### THE INPUT
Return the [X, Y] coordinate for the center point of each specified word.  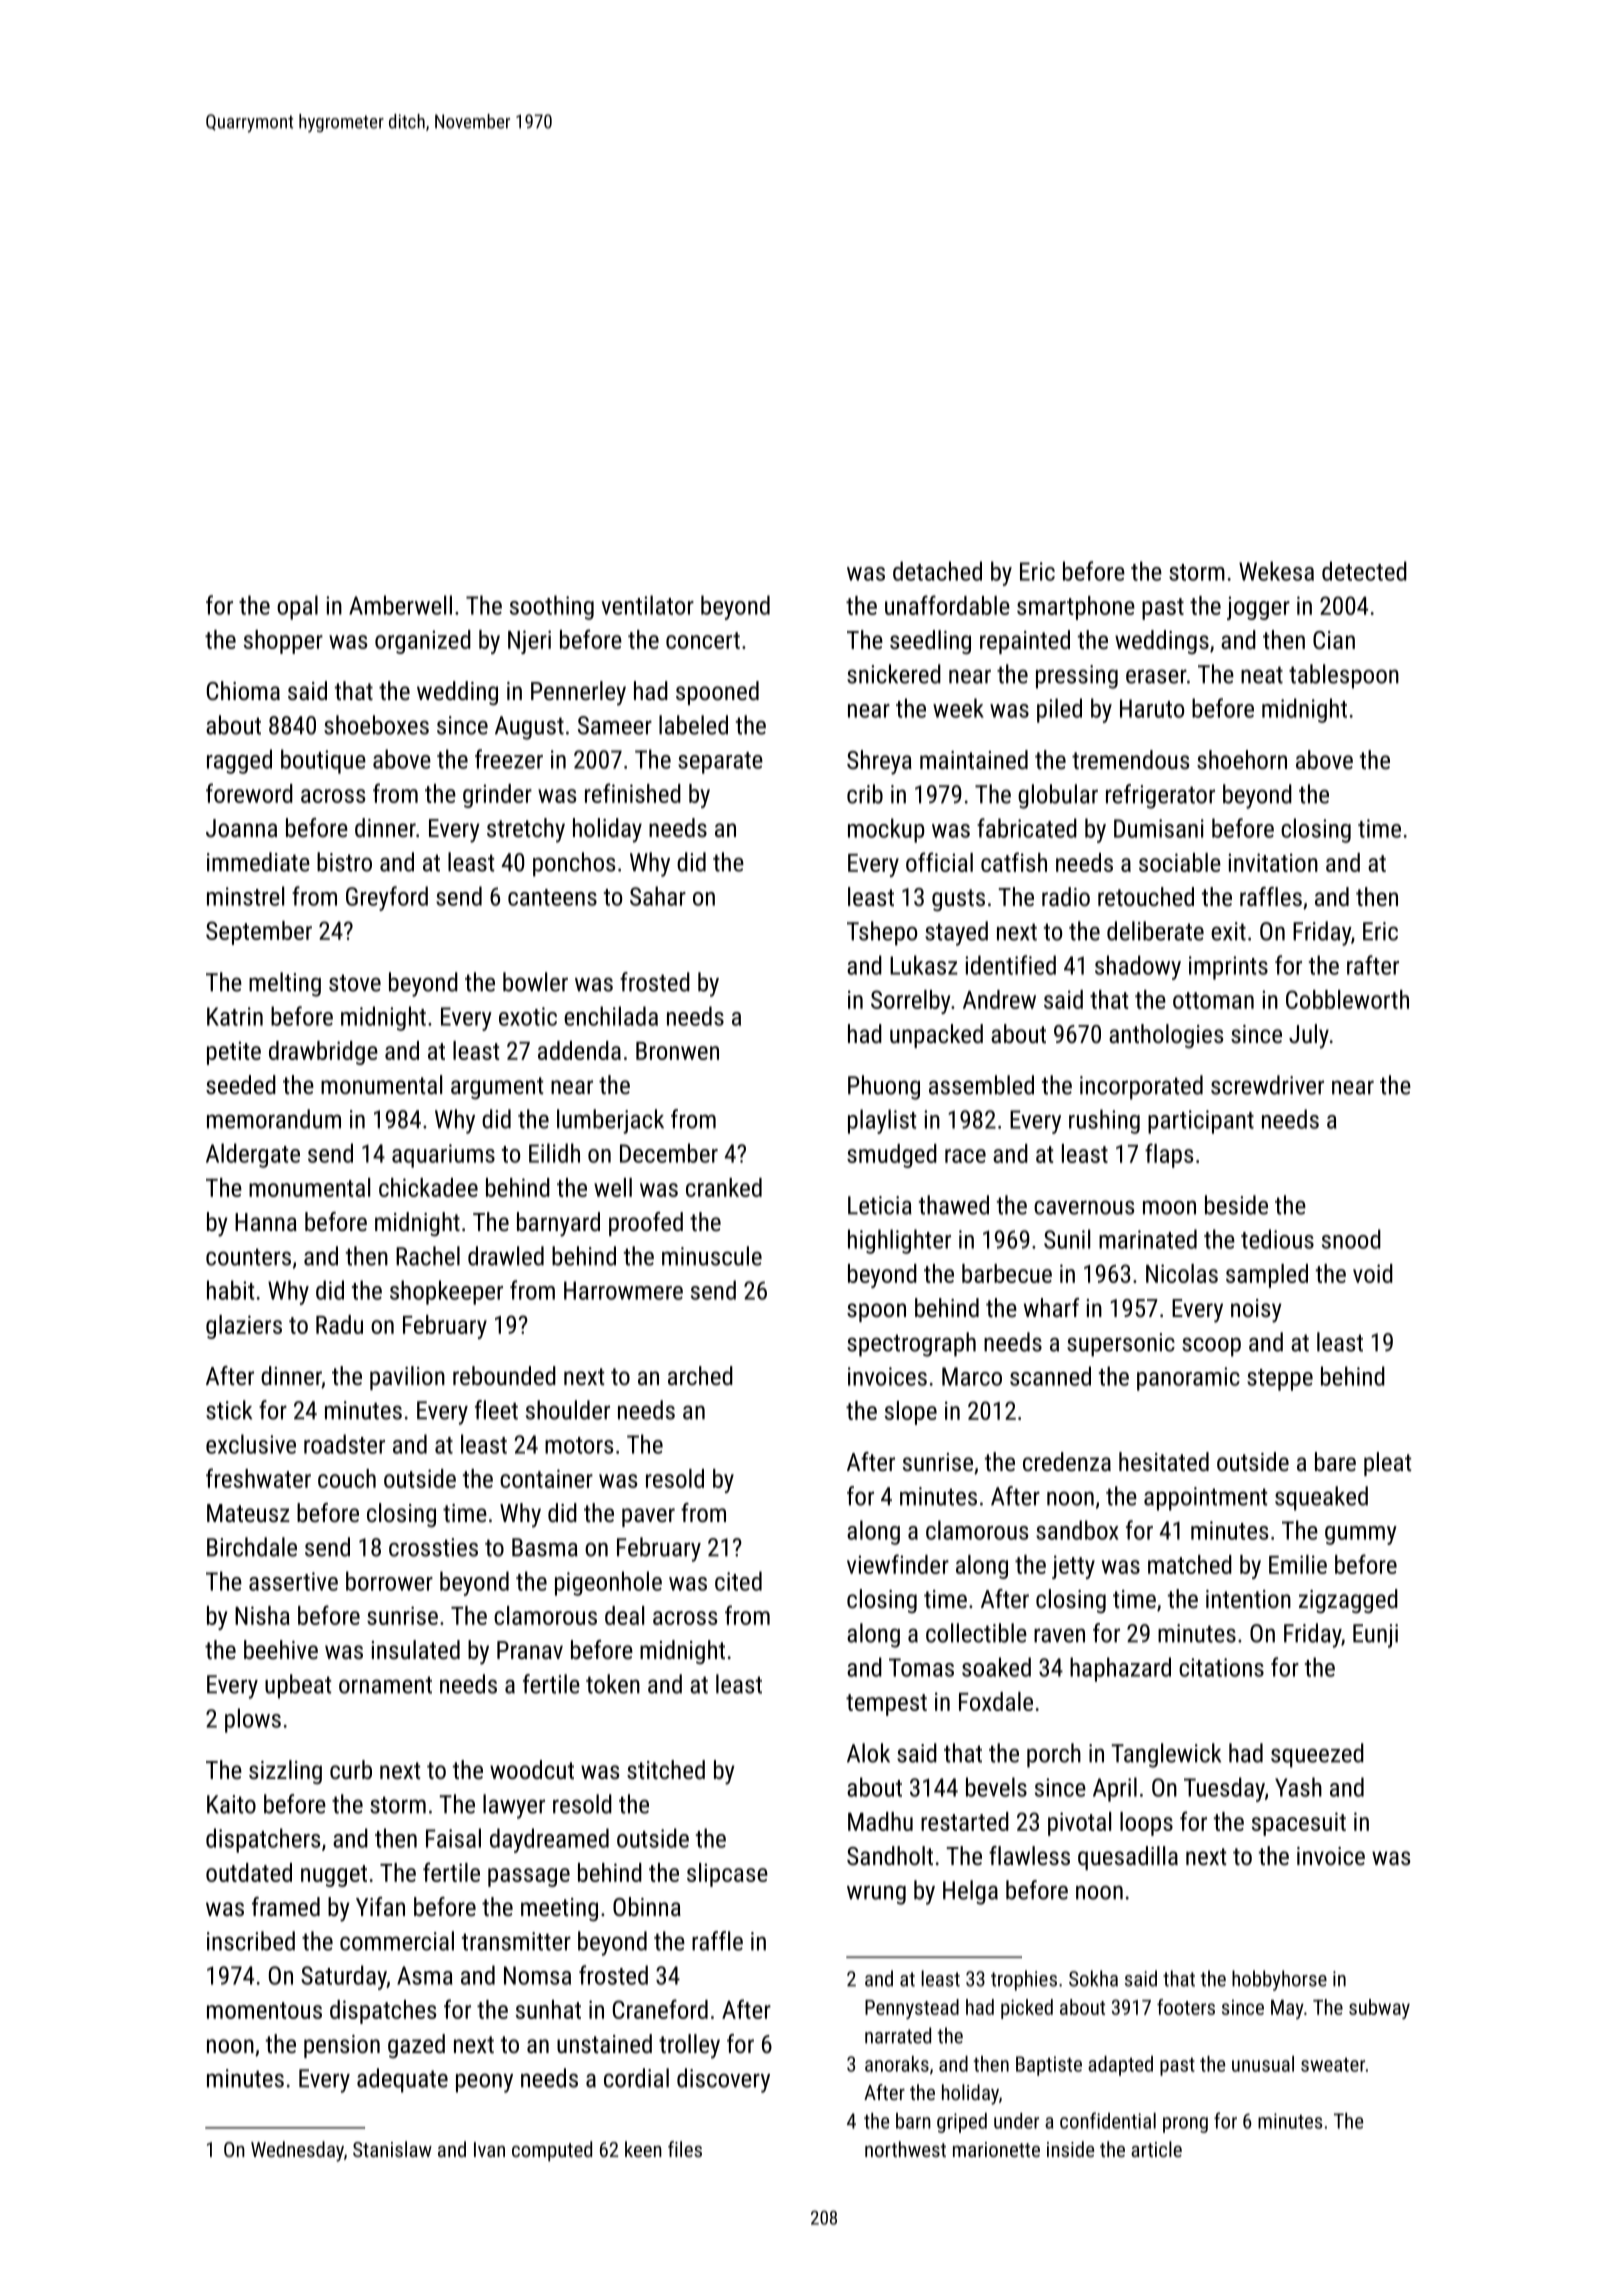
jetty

--

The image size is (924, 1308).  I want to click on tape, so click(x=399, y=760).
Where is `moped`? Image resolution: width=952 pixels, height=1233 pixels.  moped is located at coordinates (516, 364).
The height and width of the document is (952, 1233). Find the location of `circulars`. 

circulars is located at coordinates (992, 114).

### WRITTEN PROBLEM
Repeat the material word for word, from the line containing "coordinates (516, 364)." down to the line containing "circulars is located", with both of those lines included.

### EXERCISE ANSWER
Where is `moped`? Image resolution: width=952 pixels, height=1233 pixels.  moped is located at coordinates (516, 364).
The height and width of the document is (952, 1233). Find the location of `circulars`. 

circulars is located at coordinates (992, 114).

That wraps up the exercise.